> _Your assignment_: Every entry that follows is to be set down exactly, with its pictures omitted.

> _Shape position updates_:
========================================================================
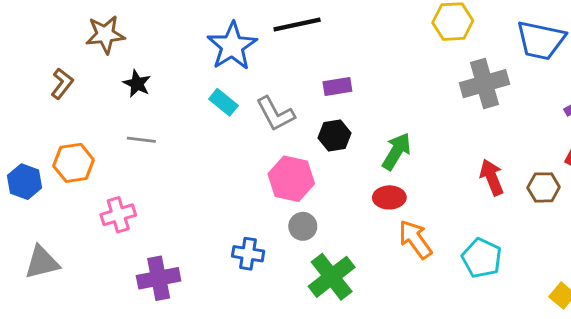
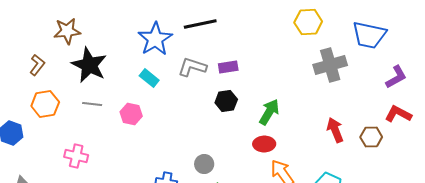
black star: (137, 84) -> (89, 65), size x1.8
gray L-shape: (275, 114) -> (192, 67), moved, turned 136
orange hexagon: (74, 163) -> (45, 104), moved
pink hexagon: (291, 179) -> (131, 114), moved, size x0.7
pink cross: (118, 215) -> (76, 156), turned 30

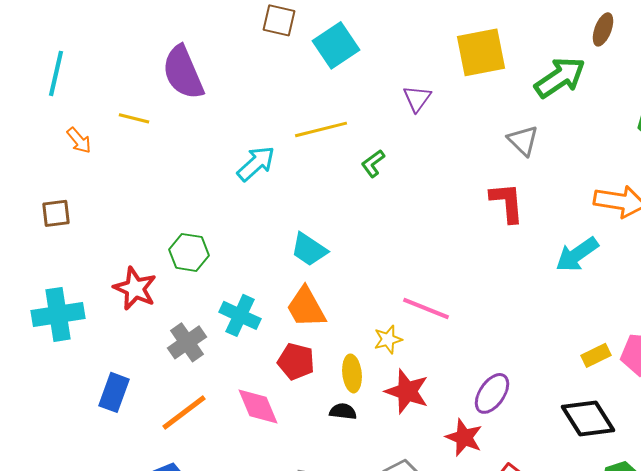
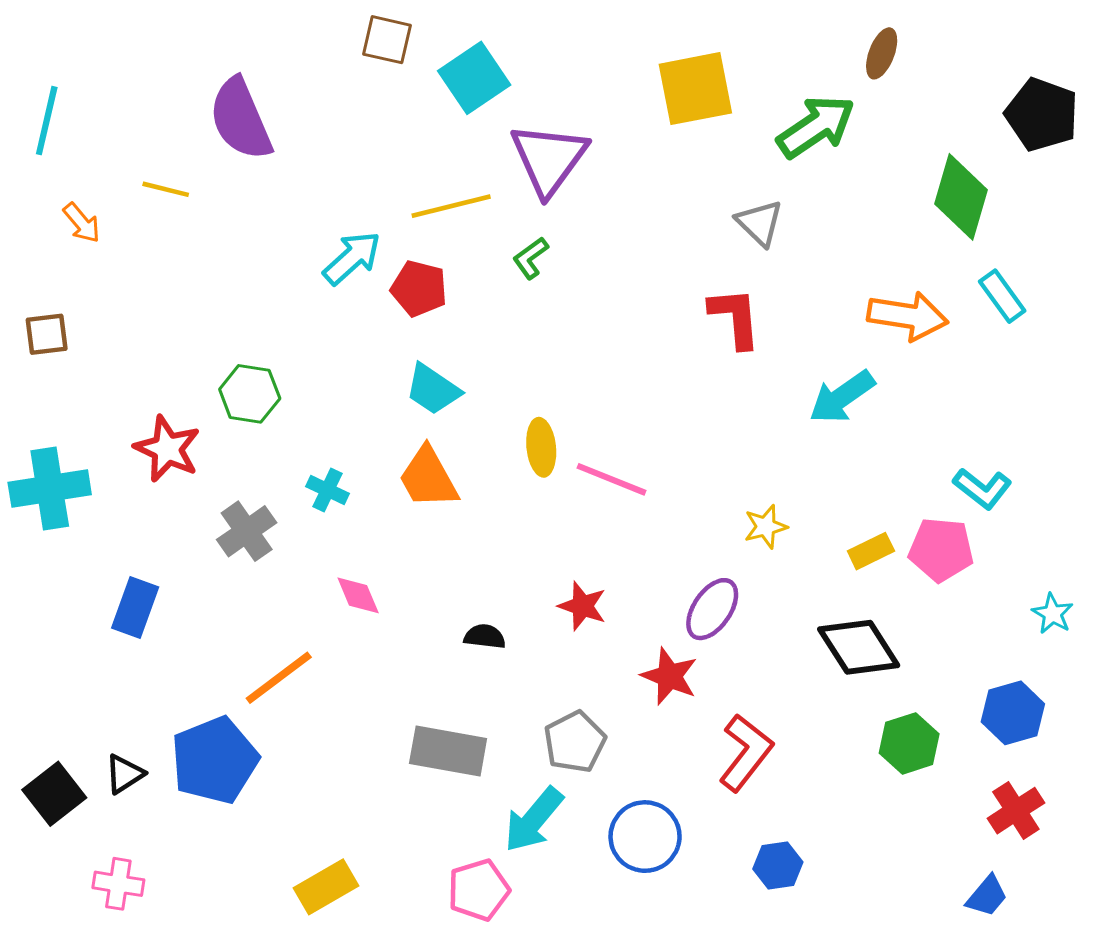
purple triangle: (417, 98) -> (549, 159), moved, size x1.8
cyan cross: (240, 315) -> (328, 490), size x0.7
yellow star: (388, 339) -> (766, 527), moved
red pentagon: (296, 361) -> (419, 289), moved
yellow ellipse: (352, 373) -> (541, 447), moved
red star: (407, 391) -> (582, 606), size x0.7
pink diamond: (258, 406) -> (358, 595), moved, size x0.7
orange line: (184, 412) -> (279, 678), moved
========================================================================
> _Reply to the exercise_:
black star: (137, 84) -> (89, 65), size x1.8
gray L-shape: (275, 114) -> (192, 67), moved, turned 136
orange hexagon: (74, 163) -> (45, 104), moved
pink hexagon: (291, 179) -> (131, 114), moved, size x0.7
pink cross: (118, 215) -> (76, 156), turned 30

purple triangle: (417, 98) -> (549, 159), moved, size x1.8
cyan cross: (240, 315) -> (328, 490), size x0.7
yellow star: (388, 339) -> (766, 527), moved
red pentagon: (296, 361) -> (419, 289), moved
yellow ellipse: (352, 373) -> (541, 447), moved
red star: (407, 391) -> (582, 606), size x0.7
pink diamond: (258, 406) -> (358, 595), moved, size x0.7
orange line: (184, 412) -> (279, 678), moved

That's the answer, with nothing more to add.